_Data_
⟨

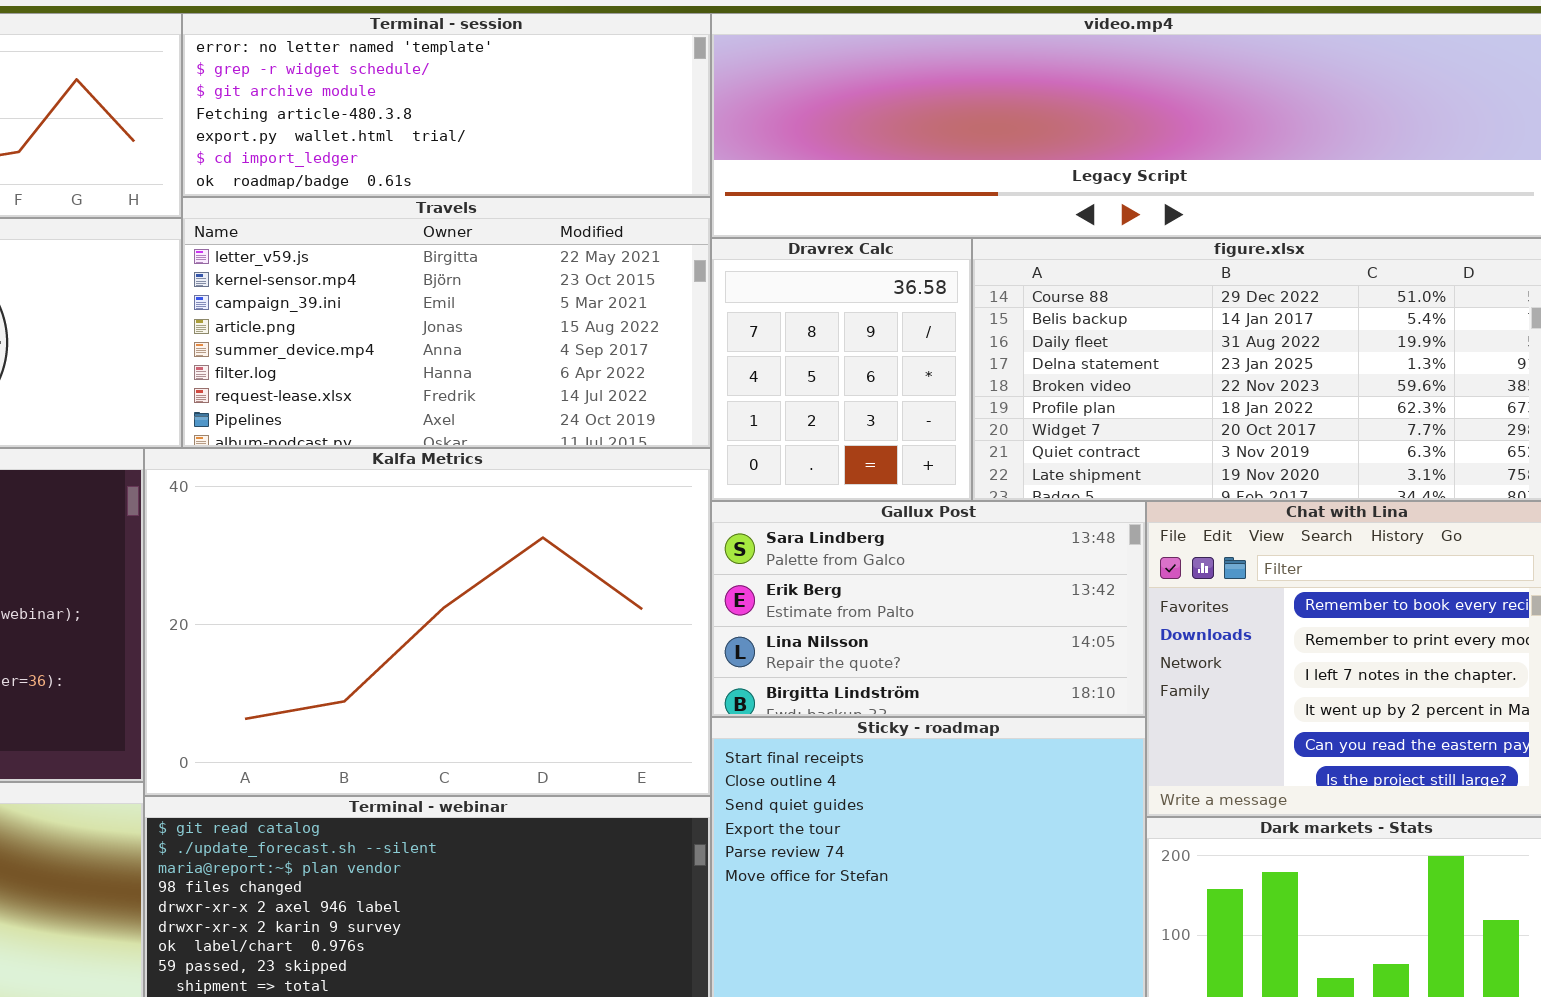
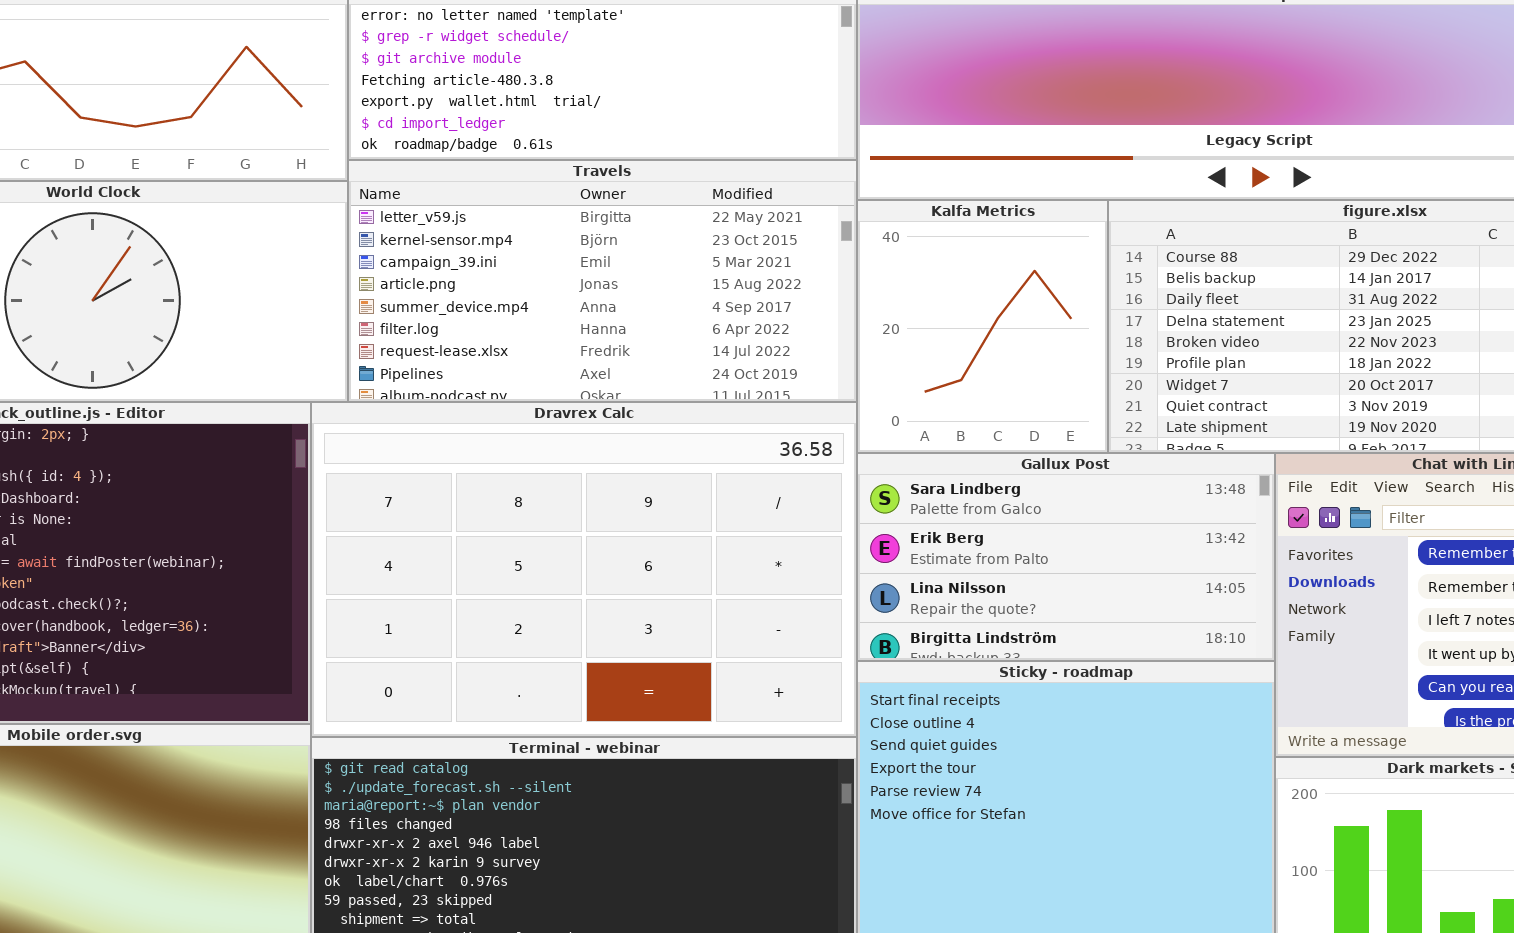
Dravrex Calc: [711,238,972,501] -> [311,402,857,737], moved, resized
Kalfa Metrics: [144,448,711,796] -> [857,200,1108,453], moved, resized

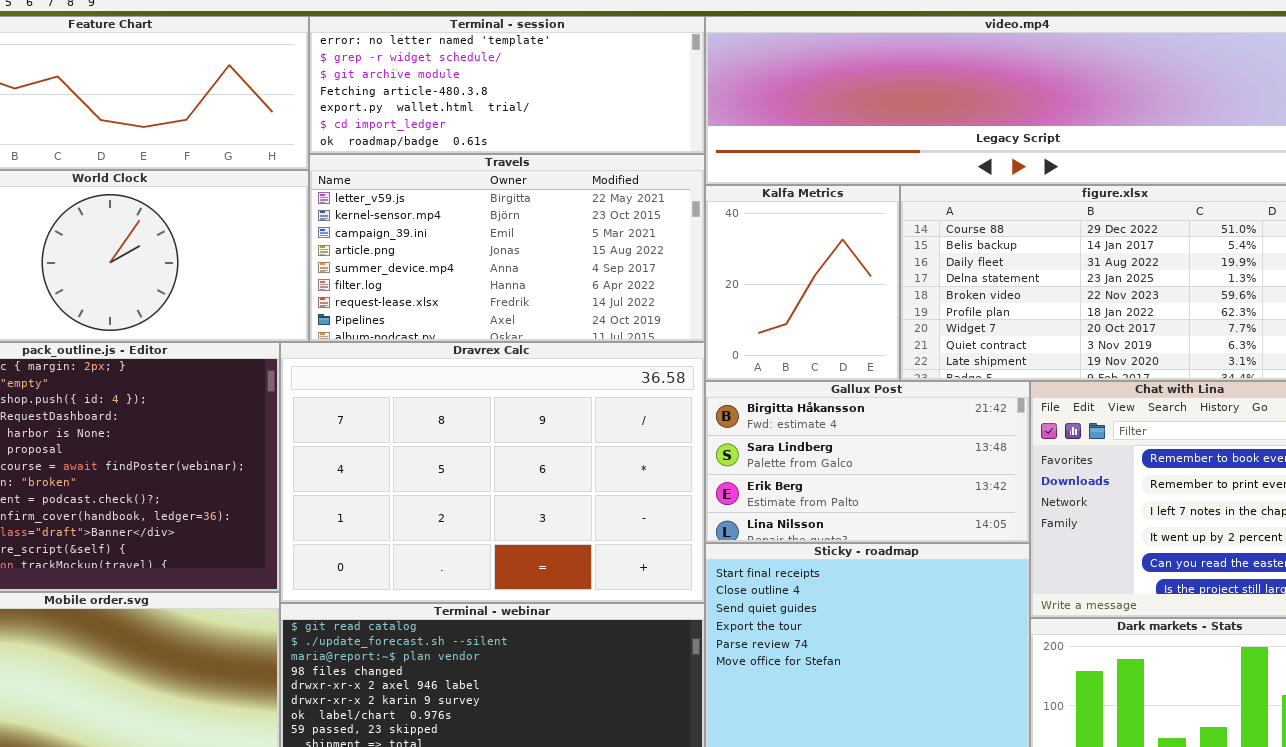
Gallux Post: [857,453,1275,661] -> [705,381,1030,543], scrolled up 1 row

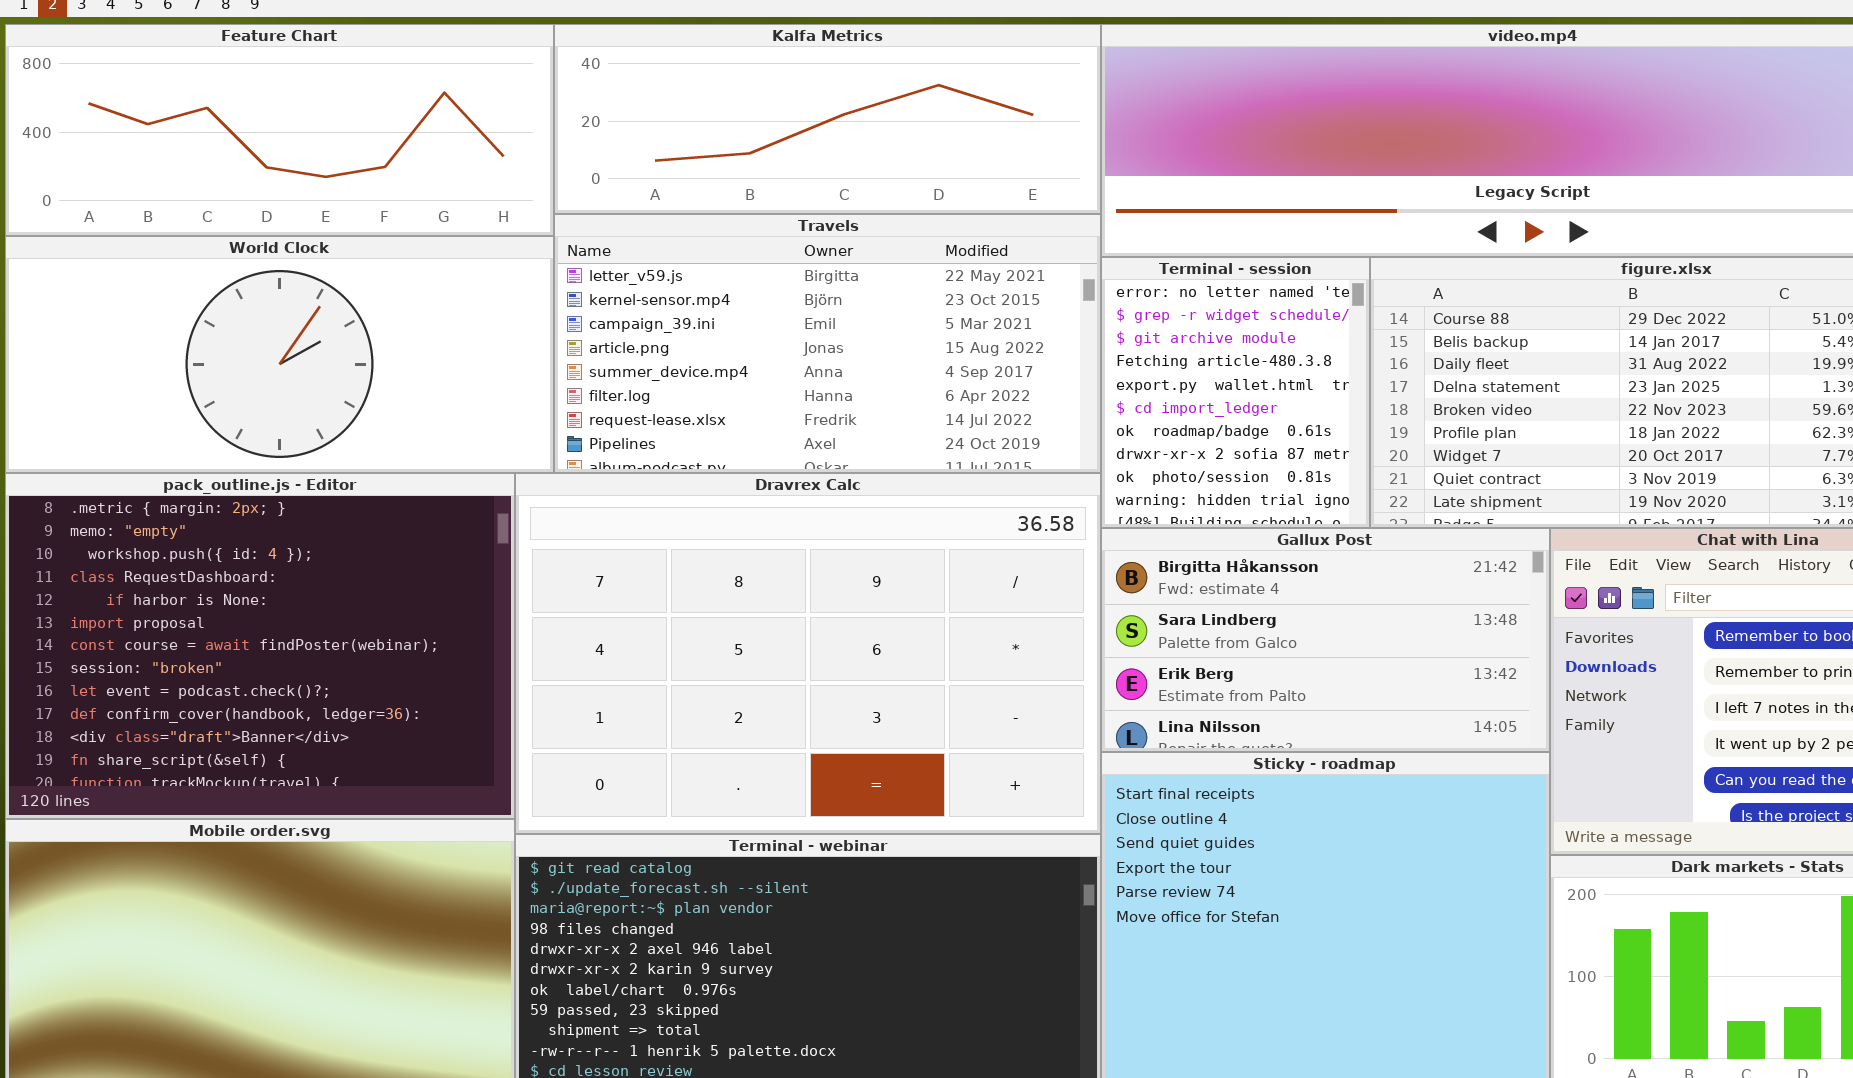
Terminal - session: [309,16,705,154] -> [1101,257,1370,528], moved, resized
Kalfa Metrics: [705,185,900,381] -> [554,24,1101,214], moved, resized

⟩

_Instructions to follow_
Where a line of the records has the string "moved", copy that line.

_Exercise answer_
Dravrex Calc: [711,238,972,501] -> [311,402,857,737], moved, resized
Kalfa Metrics: [144,448,711,796] -> [857,200,1108,453], moved, resized
Terminal - session: [309,16,705,154] -> [1101,257,1370,528], moved, resized
Kalfa Metrics: [705,185,900,381] -> [554,24,1101,214], moved, resized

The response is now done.